(Record excerpts):
** BEGIN **

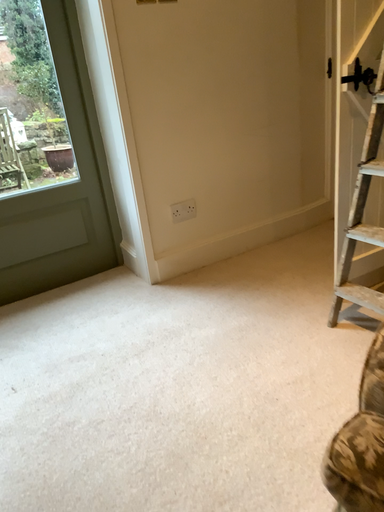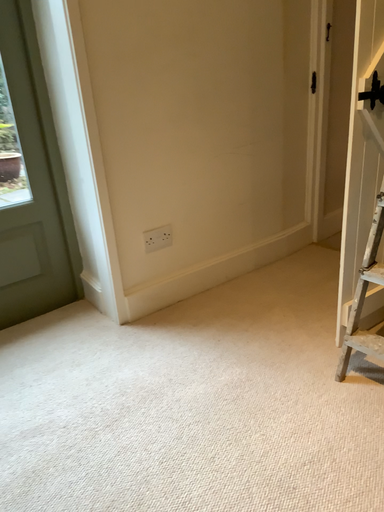
Question: How did the camera likely rotate when shooting the video?

Choices:
 (A) rotated right
 (B) rotated left

Answer: (A)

** END **

(Given problem): Rewrite these lines with "camera" replaced by "phone" and everything else unchanged. Leave the pictures out.

(Solved problem):
Question: How did the phone likely rotate when shooting the video?

Choices:
 (A) rotated right
 (B) rotated left

Answer: (A)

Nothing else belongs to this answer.